(Records provided begins)

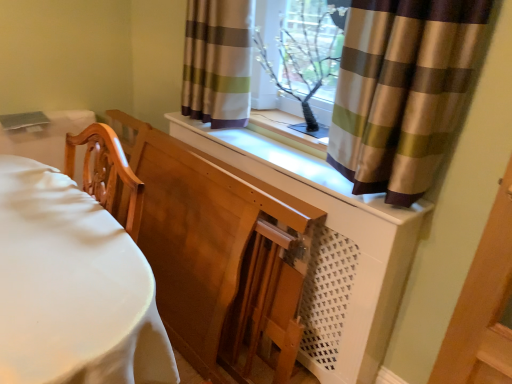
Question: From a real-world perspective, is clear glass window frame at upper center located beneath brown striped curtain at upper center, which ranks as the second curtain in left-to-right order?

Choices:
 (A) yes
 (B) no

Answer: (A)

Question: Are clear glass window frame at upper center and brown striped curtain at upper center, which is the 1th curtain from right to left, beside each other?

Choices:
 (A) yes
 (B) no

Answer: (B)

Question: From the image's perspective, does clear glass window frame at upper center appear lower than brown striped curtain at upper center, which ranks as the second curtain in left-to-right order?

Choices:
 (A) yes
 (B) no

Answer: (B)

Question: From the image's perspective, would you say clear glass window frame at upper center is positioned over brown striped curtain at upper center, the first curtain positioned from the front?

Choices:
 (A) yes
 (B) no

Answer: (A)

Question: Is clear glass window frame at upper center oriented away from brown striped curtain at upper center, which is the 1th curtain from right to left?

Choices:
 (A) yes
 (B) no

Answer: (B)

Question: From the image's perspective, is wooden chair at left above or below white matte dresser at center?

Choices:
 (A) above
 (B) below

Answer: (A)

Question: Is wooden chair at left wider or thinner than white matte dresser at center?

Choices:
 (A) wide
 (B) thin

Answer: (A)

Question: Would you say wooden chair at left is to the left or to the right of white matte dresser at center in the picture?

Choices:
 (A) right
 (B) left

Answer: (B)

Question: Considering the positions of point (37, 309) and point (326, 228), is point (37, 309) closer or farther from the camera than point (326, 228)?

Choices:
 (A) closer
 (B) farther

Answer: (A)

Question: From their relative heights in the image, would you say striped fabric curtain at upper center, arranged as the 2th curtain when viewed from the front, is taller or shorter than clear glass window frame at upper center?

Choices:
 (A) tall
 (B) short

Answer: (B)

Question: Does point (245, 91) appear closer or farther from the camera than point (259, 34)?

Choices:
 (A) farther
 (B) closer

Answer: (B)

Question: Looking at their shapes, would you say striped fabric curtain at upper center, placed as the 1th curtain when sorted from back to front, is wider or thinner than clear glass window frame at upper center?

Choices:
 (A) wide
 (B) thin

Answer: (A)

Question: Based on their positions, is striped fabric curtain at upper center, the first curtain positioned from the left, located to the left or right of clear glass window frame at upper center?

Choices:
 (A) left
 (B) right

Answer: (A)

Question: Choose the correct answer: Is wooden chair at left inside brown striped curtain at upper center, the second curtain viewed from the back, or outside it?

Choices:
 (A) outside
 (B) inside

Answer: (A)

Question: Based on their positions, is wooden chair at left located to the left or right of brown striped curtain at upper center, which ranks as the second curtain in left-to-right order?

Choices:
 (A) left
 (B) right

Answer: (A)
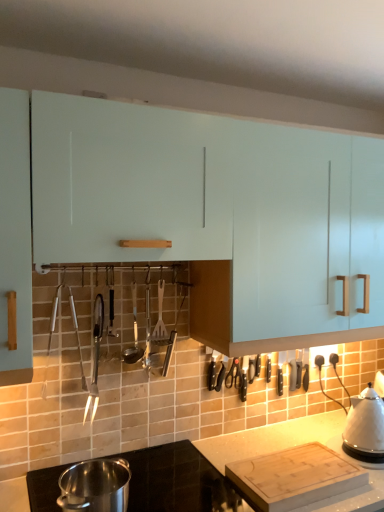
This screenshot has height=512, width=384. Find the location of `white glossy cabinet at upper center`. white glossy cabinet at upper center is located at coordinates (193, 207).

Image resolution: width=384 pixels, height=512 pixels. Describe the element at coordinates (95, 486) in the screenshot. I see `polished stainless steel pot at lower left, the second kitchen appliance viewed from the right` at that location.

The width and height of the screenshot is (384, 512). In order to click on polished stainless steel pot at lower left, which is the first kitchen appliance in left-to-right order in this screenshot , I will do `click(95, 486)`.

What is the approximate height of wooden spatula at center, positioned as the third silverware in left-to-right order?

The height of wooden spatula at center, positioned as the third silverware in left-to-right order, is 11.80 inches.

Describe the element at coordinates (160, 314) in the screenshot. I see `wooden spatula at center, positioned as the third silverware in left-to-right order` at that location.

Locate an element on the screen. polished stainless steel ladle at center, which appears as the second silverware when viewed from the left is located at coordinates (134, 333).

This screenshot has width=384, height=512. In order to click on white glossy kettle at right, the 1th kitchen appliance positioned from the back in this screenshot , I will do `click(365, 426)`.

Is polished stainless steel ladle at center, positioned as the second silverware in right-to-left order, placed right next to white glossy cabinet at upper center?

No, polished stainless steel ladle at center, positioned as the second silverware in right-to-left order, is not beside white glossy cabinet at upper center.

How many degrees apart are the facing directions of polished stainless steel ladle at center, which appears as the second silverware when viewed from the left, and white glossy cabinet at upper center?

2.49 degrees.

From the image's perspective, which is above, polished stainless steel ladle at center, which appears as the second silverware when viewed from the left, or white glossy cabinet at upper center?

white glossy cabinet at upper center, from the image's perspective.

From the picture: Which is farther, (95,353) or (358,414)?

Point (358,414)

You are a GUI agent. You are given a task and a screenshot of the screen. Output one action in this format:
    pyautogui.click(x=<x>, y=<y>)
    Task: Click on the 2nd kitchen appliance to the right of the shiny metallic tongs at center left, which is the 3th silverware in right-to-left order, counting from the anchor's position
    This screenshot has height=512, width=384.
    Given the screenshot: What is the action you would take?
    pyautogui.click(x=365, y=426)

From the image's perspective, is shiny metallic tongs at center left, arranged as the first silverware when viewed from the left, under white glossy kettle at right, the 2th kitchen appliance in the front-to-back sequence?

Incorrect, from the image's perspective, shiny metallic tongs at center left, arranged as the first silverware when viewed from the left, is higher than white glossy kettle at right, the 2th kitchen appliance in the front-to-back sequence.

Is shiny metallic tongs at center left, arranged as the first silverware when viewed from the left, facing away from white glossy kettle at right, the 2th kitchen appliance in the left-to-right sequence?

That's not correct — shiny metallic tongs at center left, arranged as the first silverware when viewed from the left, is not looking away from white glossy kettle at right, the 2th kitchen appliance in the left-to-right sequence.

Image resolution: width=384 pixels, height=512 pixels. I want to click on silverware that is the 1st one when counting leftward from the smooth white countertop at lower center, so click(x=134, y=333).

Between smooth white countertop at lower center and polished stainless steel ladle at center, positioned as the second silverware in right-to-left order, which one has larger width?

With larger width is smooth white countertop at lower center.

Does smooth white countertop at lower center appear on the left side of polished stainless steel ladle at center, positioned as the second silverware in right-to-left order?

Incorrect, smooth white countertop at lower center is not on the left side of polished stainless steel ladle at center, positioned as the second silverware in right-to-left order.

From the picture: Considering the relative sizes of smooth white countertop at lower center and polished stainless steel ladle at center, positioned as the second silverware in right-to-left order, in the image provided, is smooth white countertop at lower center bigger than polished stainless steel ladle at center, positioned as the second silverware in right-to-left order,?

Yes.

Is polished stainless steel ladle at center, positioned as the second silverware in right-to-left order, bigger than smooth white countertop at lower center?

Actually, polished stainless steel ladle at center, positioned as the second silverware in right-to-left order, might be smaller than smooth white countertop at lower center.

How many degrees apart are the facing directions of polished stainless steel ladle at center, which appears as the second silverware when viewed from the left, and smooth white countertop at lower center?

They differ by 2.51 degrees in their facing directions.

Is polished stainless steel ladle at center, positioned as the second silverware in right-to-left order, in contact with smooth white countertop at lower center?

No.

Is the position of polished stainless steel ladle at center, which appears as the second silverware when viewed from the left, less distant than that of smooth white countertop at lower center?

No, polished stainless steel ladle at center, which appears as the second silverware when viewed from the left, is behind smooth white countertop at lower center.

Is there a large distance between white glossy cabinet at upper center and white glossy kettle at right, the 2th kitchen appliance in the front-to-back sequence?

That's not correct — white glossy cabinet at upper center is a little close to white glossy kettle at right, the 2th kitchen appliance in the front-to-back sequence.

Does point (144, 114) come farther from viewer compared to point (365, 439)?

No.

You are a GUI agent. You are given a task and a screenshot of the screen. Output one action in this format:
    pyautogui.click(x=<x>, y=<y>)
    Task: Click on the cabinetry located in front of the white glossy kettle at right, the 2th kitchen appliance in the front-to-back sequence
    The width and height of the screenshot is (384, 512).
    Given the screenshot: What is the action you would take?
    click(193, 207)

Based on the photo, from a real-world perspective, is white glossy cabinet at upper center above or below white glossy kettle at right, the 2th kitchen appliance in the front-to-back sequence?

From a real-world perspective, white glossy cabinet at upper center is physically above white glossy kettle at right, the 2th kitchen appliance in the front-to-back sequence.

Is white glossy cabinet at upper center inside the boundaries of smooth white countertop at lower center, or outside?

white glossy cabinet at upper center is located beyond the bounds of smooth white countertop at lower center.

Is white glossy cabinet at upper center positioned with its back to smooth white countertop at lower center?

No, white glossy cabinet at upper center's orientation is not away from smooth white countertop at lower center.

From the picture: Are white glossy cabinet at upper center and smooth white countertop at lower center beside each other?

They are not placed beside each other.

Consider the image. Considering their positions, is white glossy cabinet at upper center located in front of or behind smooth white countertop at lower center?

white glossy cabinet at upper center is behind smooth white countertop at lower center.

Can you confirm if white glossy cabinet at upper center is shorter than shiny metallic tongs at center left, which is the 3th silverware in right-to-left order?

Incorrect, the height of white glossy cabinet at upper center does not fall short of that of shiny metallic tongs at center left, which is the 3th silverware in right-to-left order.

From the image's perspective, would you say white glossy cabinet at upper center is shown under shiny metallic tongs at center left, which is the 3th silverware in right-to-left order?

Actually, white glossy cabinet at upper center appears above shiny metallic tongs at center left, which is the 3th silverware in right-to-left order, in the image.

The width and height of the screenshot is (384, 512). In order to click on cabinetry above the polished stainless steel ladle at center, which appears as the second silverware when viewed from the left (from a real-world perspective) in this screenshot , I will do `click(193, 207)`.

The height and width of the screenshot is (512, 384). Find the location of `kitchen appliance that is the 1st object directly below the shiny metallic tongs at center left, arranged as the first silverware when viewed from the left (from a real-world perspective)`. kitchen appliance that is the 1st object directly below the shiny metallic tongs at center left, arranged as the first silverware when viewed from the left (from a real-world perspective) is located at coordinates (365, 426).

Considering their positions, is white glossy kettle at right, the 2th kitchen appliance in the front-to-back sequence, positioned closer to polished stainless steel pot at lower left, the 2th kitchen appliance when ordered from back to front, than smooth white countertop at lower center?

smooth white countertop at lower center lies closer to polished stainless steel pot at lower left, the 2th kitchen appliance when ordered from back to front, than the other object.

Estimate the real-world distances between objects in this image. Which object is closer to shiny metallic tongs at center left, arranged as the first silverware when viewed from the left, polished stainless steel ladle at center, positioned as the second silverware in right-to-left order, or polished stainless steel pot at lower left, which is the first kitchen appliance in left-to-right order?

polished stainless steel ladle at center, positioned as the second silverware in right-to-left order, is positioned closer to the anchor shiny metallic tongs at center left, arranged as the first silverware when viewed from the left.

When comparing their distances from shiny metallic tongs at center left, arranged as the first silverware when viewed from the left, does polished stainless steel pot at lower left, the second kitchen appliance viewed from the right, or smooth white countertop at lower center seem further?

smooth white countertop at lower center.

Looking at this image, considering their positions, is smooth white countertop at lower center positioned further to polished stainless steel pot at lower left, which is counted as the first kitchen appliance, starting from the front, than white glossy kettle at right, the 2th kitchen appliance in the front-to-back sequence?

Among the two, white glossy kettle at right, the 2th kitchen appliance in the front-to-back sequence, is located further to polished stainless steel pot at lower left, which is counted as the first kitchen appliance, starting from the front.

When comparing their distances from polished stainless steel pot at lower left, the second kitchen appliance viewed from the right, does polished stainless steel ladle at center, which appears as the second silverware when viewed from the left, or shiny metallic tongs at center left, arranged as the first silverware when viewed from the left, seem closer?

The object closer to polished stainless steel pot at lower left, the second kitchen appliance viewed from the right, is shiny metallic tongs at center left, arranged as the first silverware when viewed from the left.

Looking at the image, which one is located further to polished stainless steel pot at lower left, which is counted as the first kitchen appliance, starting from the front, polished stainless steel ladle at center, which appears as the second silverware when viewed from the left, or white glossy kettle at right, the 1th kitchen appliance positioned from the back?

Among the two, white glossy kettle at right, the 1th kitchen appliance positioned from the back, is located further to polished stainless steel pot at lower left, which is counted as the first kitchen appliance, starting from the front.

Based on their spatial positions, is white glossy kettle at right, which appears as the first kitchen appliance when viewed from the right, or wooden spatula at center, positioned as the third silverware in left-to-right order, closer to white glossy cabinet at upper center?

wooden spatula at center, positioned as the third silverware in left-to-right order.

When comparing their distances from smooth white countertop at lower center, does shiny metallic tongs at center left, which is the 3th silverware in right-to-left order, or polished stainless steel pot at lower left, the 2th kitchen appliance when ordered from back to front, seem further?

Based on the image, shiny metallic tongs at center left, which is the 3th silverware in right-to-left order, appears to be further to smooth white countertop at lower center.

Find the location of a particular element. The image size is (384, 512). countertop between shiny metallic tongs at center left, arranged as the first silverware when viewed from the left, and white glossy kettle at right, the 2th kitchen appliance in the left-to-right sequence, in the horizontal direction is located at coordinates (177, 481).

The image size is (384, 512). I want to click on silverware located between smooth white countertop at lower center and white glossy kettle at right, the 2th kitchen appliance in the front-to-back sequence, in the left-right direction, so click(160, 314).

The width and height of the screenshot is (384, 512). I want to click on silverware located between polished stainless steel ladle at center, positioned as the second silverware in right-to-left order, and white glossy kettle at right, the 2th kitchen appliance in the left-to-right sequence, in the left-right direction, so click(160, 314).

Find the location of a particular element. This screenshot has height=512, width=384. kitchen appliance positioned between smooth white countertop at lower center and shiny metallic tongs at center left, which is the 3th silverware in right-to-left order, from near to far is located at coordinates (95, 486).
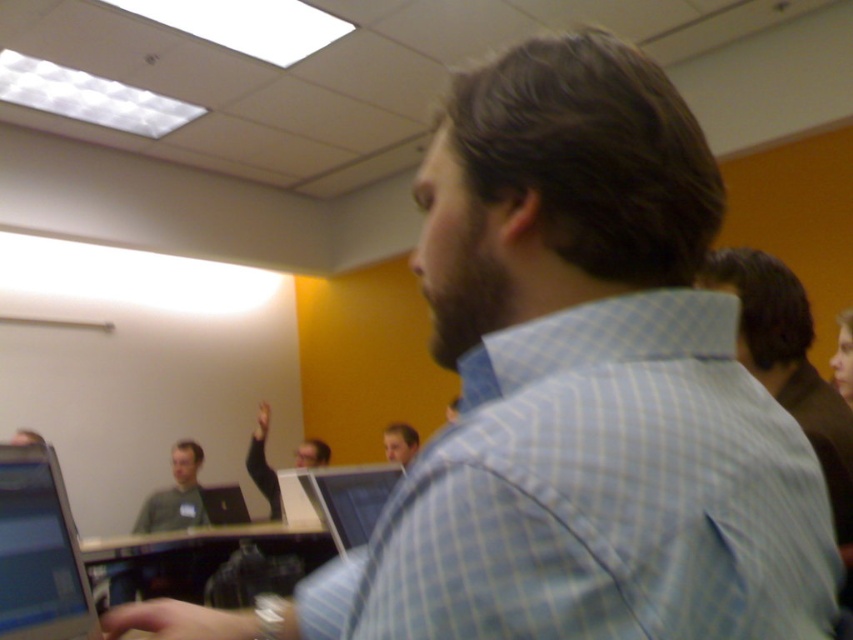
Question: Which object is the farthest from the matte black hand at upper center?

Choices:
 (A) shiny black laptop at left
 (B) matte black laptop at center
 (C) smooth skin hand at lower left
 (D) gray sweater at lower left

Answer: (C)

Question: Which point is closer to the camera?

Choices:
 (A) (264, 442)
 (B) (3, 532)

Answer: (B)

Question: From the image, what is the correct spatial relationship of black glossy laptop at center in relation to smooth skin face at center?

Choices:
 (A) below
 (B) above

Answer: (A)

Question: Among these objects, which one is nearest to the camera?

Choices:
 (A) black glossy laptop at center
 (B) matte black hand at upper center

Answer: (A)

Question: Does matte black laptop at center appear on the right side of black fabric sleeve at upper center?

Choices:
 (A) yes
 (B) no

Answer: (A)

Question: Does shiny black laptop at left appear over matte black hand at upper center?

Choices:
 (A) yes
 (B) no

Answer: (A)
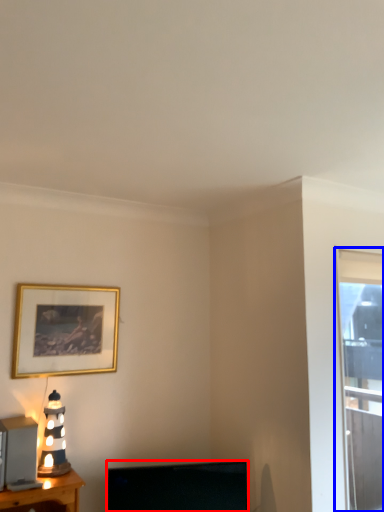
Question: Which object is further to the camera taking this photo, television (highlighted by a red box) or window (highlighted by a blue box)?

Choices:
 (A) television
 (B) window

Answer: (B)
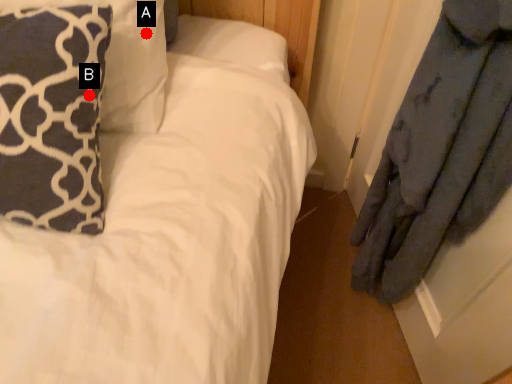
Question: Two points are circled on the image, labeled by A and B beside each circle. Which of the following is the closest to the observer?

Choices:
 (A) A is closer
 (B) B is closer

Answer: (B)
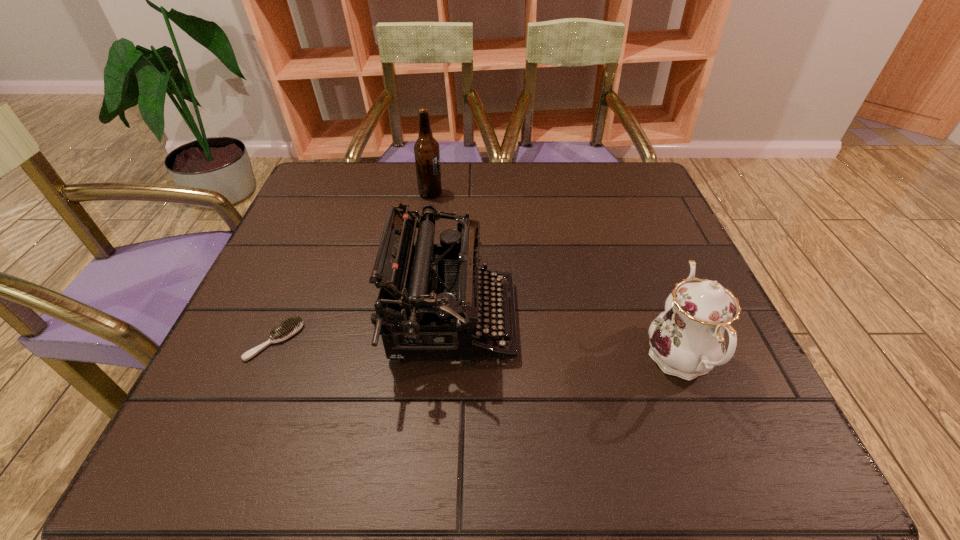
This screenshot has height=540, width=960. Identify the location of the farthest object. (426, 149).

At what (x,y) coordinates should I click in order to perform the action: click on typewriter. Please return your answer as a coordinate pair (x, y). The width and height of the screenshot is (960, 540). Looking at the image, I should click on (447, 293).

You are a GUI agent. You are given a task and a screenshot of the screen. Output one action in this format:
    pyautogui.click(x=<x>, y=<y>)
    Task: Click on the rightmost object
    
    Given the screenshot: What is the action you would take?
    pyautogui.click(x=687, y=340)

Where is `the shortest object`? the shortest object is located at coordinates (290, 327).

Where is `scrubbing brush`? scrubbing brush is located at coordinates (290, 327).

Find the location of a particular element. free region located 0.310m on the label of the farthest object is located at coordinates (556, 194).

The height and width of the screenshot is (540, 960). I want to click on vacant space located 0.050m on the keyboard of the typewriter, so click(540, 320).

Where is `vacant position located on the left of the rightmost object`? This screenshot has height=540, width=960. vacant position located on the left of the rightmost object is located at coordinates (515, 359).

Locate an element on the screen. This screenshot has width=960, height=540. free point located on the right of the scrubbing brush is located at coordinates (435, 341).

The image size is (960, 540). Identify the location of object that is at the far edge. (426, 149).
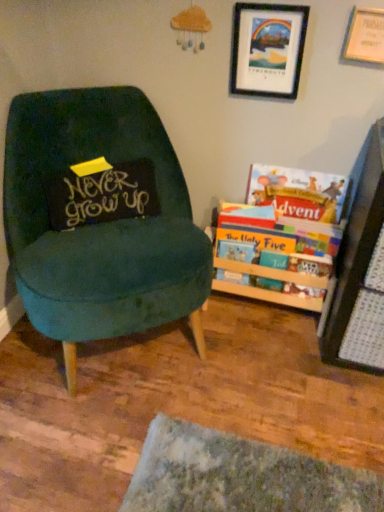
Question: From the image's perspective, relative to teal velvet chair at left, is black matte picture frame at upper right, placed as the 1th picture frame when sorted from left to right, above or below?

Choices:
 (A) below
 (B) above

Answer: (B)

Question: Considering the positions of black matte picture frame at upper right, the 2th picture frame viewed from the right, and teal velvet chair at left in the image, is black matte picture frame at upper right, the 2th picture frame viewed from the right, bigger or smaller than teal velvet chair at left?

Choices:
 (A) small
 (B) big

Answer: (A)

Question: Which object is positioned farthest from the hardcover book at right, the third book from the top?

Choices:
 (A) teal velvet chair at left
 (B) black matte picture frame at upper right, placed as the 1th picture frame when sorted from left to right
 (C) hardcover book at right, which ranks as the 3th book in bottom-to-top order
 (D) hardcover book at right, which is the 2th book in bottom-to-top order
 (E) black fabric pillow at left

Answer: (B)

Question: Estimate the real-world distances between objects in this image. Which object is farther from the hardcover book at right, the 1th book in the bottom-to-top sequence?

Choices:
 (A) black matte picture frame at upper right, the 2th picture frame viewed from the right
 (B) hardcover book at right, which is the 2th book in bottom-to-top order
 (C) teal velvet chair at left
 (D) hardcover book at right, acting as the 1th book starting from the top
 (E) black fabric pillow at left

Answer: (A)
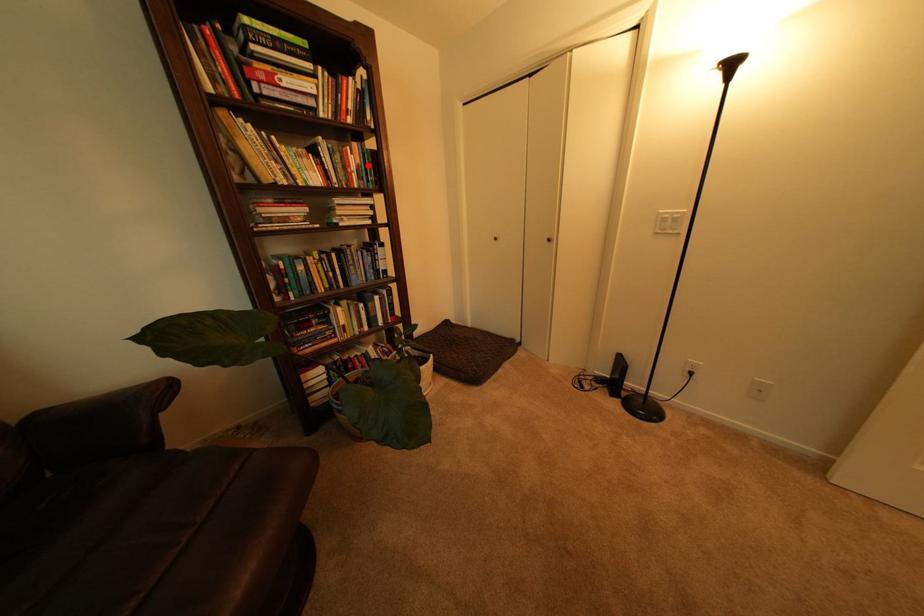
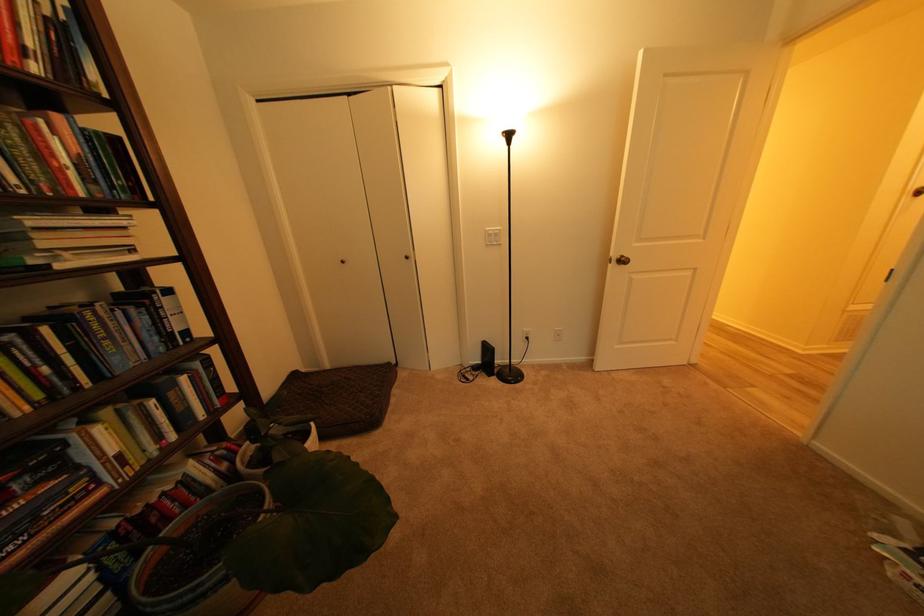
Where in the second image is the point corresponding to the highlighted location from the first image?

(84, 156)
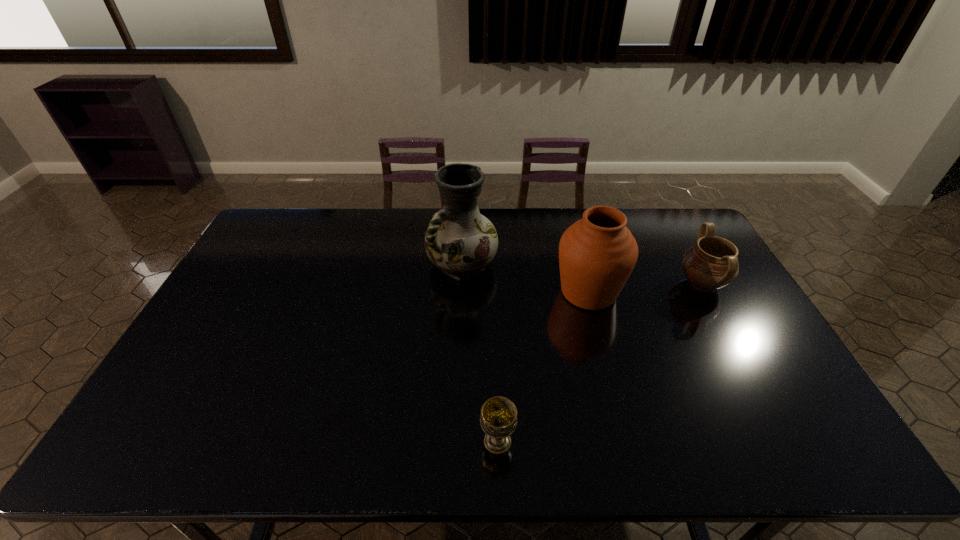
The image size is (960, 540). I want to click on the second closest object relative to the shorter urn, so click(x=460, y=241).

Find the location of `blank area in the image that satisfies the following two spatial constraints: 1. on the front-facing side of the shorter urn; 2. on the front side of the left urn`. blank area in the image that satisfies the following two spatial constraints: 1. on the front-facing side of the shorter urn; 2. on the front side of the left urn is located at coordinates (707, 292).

(Records provided ends)

Copy out the lines of the records again, starting at the line that contains "Actually, polished stainless" and stopping after the line that contains "Is there a large".

Actually, polished stainless steel ladle at center, positioned as the second silverware in right-to-left order, might be smaller than smooth white countertop at lower center.

How many degrees apart are the facing directions of polished stainless steel ladle at center, which appears as the second silverware when viewed from the left, and smooth white countertop at lower center?

They differ by 2.51 degrees in their facing directions.

Is polished stainless steel ladle at center, positioned as the second silverware in right-to-left order, in contact with smooth white countertop at lower center?

No.

Is the position of polished stainless steel ladle at center, which appears as the second silverware when viewed from the left, less distant than that of smooth white countertop at lower center?

No, polished stainless steel ladle at center, which appears as the second silverware when viewed from the left, is behind smooth white countertop at lower center.

Is there a large distance between white glossy cabinet at upper center and white glossy kettle at right, the 2th kitchen appliance in the front-to-back sequence?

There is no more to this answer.